▶ [TASK STATEMENT]: In the copy you make, keep each entry exactly as it is and leave out all images.

*** DATA FOR REVIEW ***

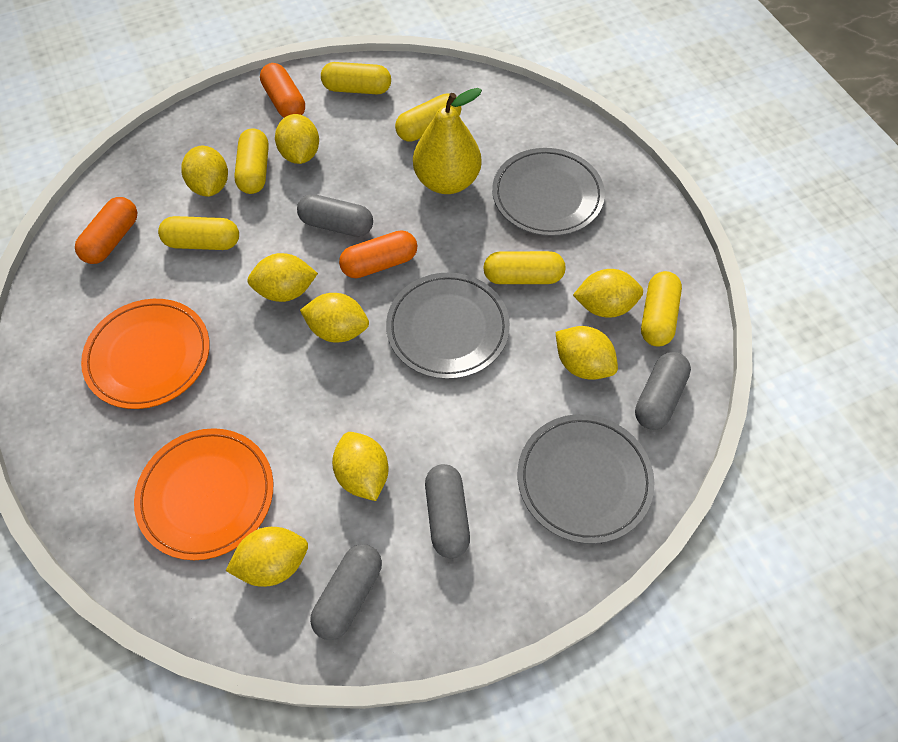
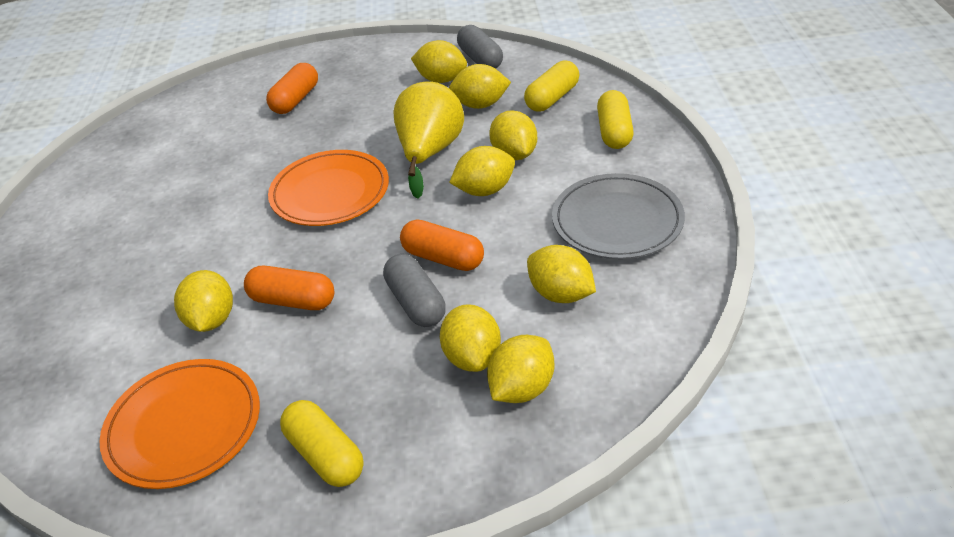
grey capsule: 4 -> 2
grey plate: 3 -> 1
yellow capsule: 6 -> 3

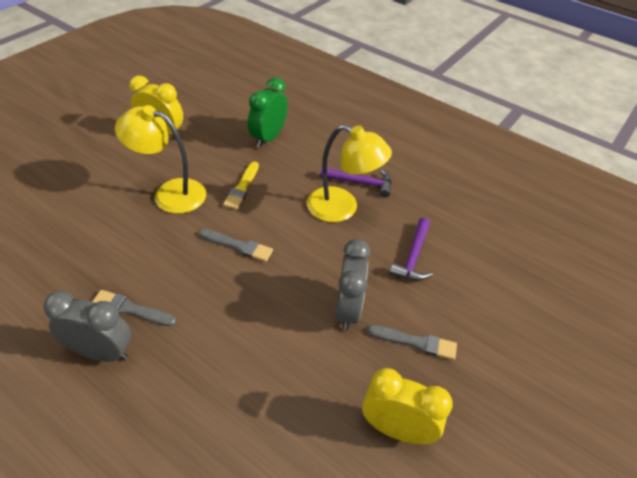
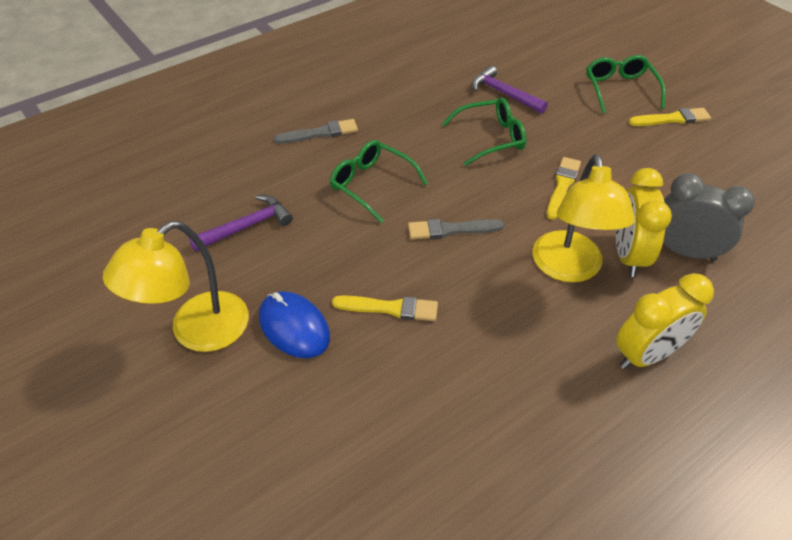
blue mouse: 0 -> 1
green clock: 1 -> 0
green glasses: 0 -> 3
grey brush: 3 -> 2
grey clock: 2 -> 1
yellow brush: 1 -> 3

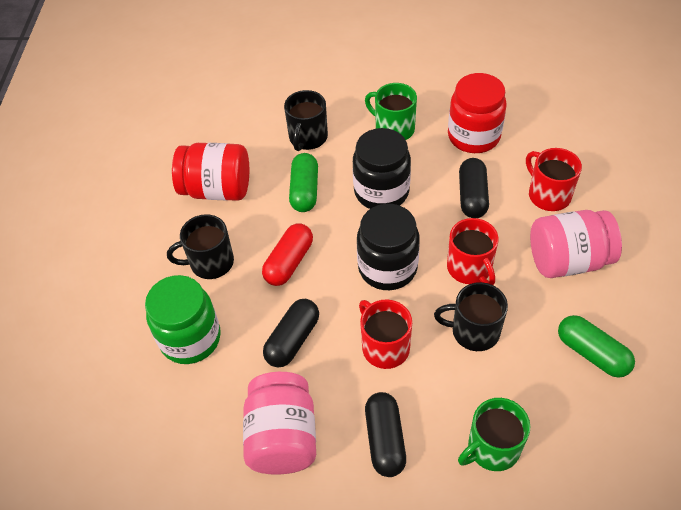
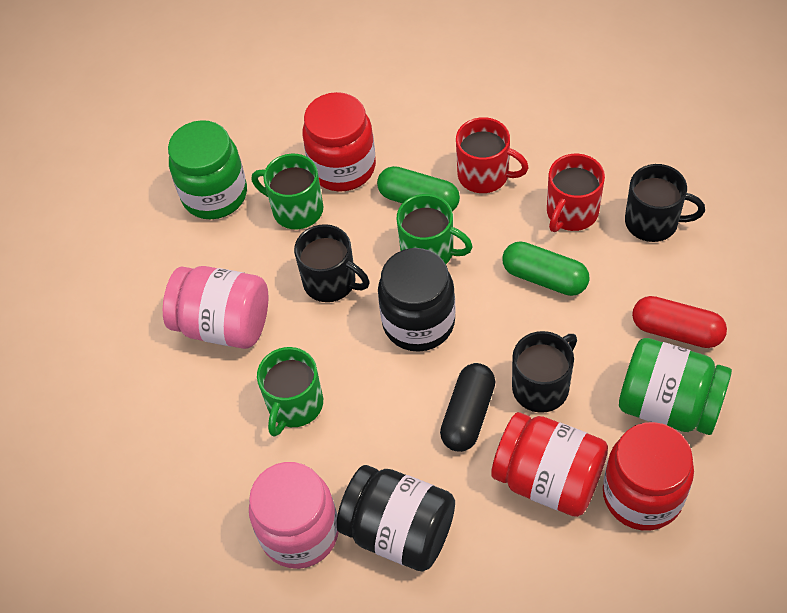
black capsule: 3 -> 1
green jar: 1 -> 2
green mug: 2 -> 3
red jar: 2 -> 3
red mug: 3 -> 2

*** End of DATA FOR REVIEW ***

▶ [ANSWER TO THIS TASK]:
grey capsule: 4 -> 2
grey plate: 3 -> 1
yellow capsule: 6 -> 3

blue mouse: 0 -> 1
green clock: 1 -> 0
green glasses: 0 -> 3
grey brush: 3 -> 2
grey clock: 2 -> 1
yellow brush: 1 -> 3

black capsule: 3 -> 1
green jar: 1 -> 2
green mug: 2 -> 3
red jar: 2 -> 3
red mug: 3 -> 2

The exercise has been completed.